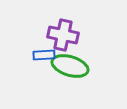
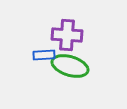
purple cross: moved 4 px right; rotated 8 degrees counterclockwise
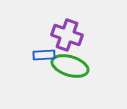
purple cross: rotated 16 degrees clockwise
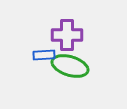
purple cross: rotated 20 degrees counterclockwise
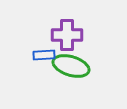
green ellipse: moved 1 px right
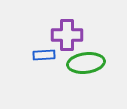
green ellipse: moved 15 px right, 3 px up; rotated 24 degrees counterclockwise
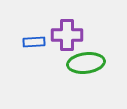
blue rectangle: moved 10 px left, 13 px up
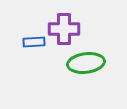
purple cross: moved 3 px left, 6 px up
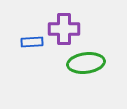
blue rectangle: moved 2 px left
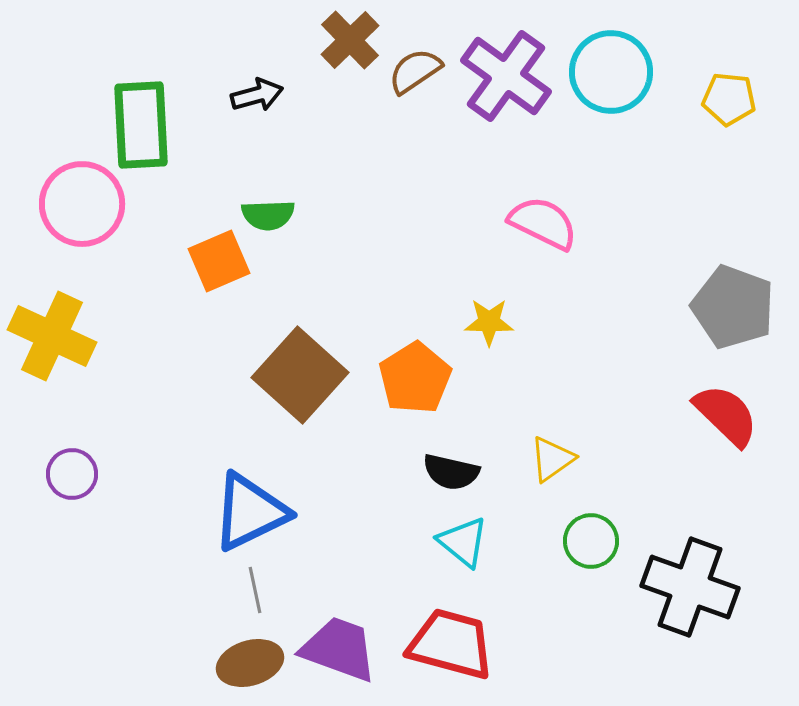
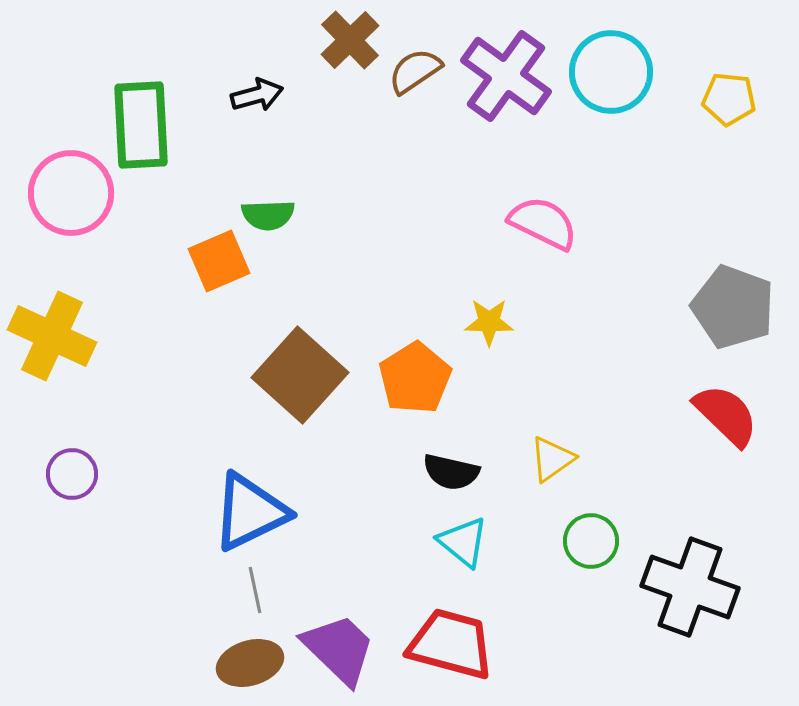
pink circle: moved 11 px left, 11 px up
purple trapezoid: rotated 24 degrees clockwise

- [Task prompt]: Rewrite everything from the line containing "blue rectangle: moved 10 px left, 13 px up" down through the last of the items, swapping "purple" for "orange" and changing nothing else. Omit the picture lines from your answer.

- [Response below]:
blue rectangle: moved 10 px left, 13 px up
orange cross: moved 3 px left, 6 px up
blue rectangle: moved 2 px left
pink circle: moved 11 px left, 11 px up
orange trapezoid: rotated 24 degrees clockwise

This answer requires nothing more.